→ **WHAT YOU SHOULD DO**: If a line in the records contains the word "plate", count it; state the resulting number and nothing more.

→ **DATA PROVIDED**:
▬▬▬▬▬▬▬▬▬▬
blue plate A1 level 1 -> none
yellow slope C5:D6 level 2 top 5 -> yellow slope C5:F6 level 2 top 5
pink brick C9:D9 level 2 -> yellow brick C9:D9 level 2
▬▬▬▬▬▬▬▬▬▬
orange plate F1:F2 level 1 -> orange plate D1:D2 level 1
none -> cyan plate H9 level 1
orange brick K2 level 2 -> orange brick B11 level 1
▬▬▬▬▬▬▬▬▬▬
→ **RESULT OF THE TASK**: 3